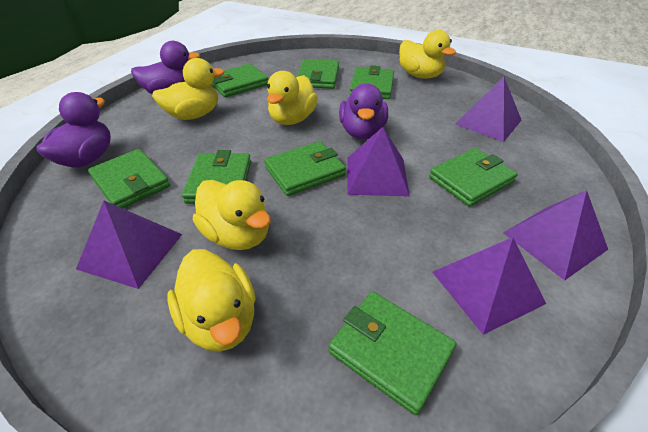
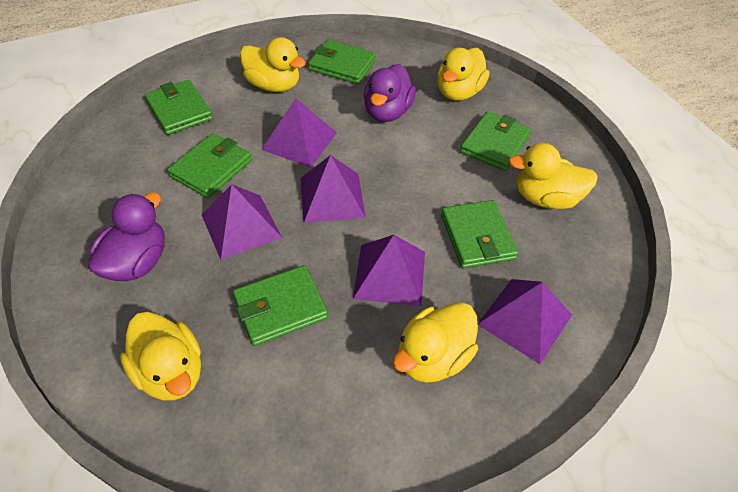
green wallet: 8 -> 6
purple duck: 3 -> 2

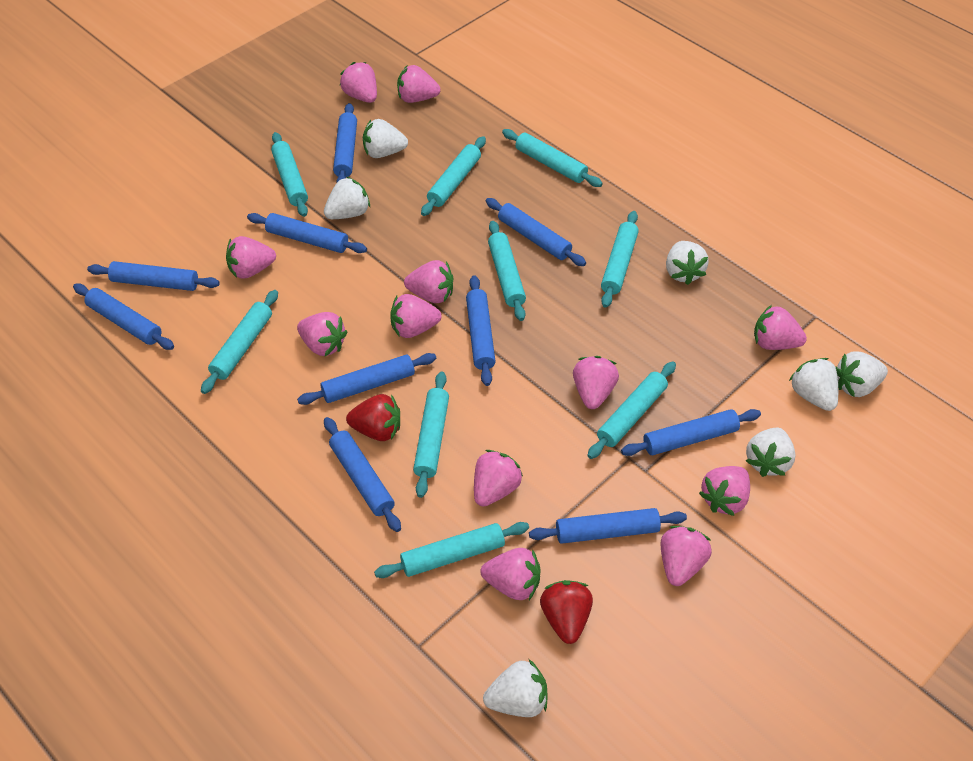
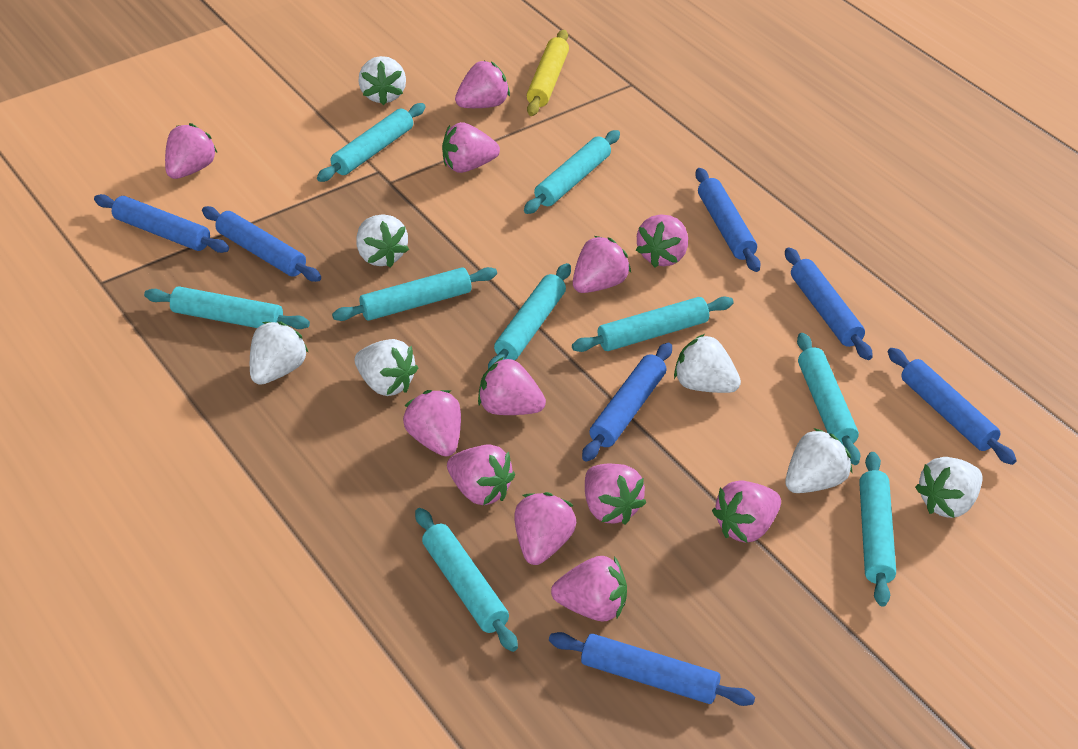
blue rolling pin: 10 -> 7
red strawberry: 2 -> 0
yellow rolling pin: 0 -> 1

◆ ◆ ◆

REQUIRED ACTION:
Show every line from the entries above in which the word "rolling" appears.

RESULT OF THE TASK:
blue rolling pin: 10 -> 7
yellow rolling pin: 0 -> 1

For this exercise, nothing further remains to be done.